Exercise >>
Count the lines below that include the word "yellow" and write that number alone.

Data shown >>
#####

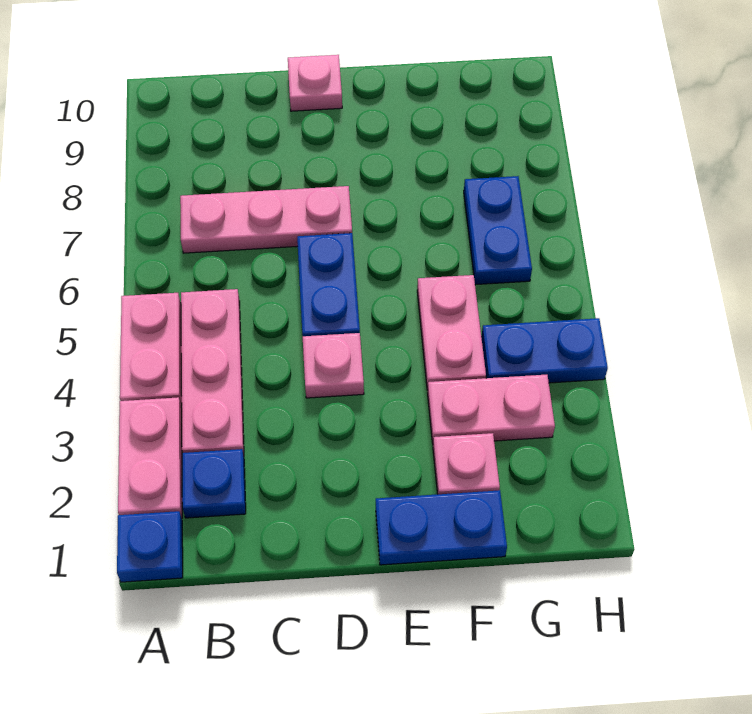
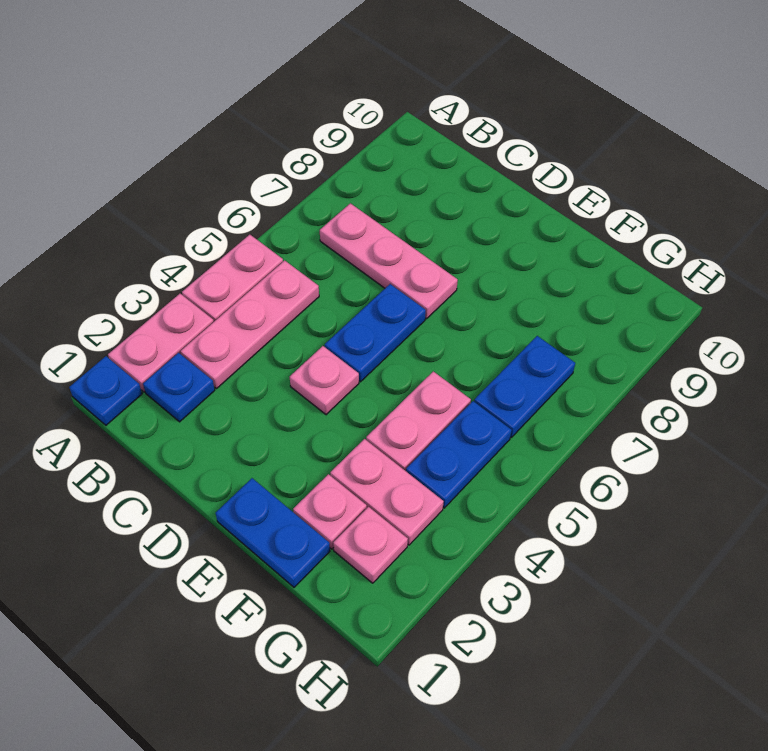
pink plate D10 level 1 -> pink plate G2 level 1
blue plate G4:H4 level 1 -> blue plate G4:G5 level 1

#####

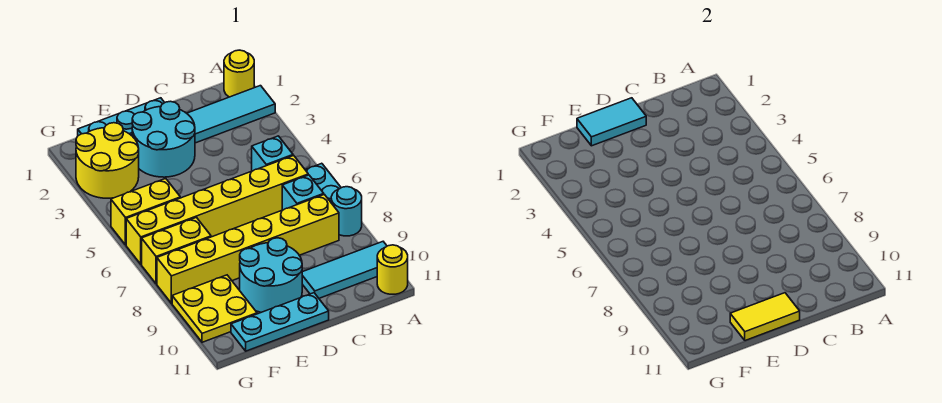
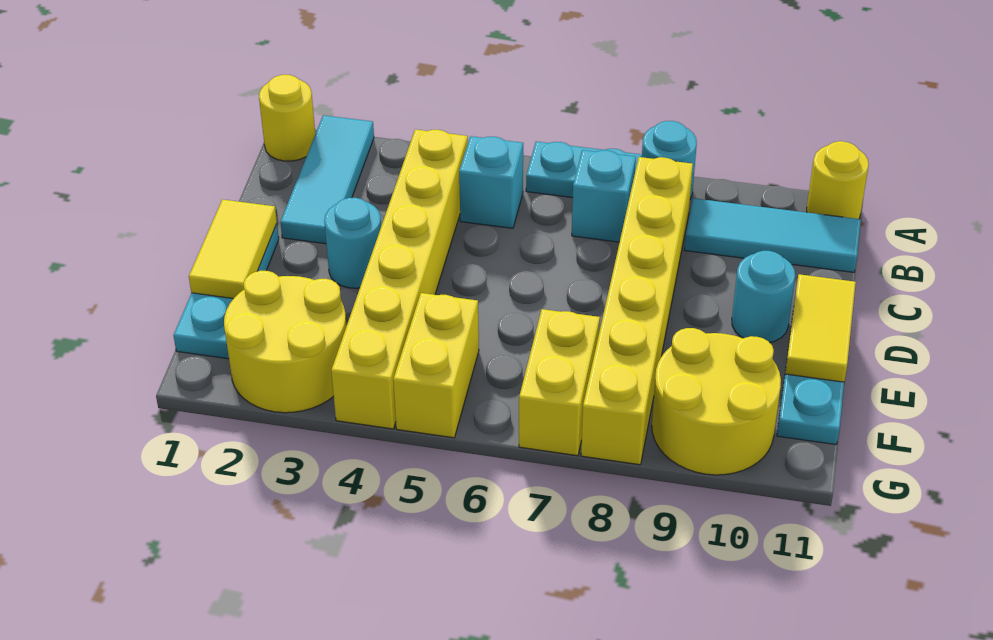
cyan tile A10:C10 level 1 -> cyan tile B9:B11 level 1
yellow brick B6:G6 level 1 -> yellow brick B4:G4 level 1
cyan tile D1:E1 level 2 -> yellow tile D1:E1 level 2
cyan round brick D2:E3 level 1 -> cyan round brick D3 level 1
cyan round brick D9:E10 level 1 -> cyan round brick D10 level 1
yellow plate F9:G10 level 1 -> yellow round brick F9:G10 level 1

#####

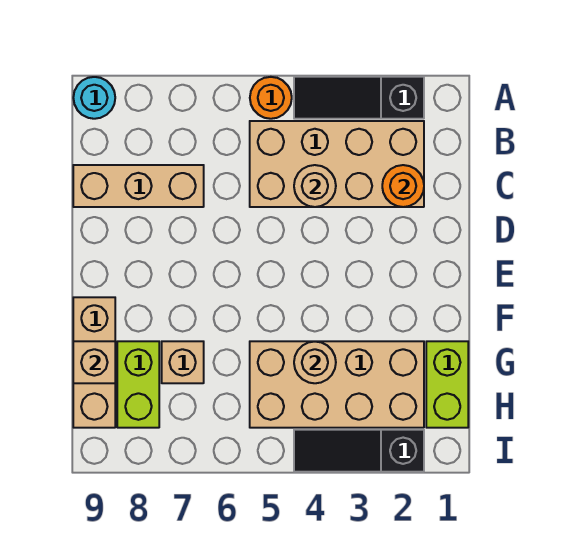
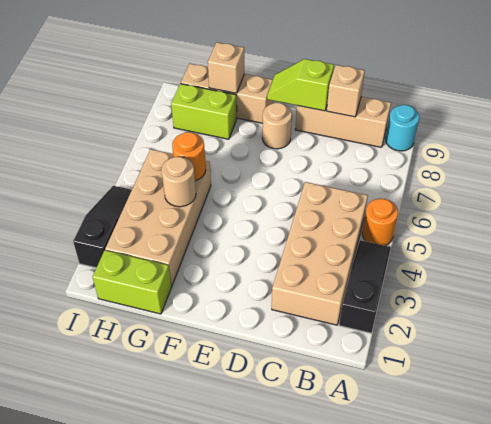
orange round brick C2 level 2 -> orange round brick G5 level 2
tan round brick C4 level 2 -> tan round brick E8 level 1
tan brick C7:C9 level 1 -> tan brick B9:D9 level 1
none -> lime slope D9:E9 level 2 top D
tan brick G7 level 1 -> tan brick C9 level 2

#####

Answer to this task >>
3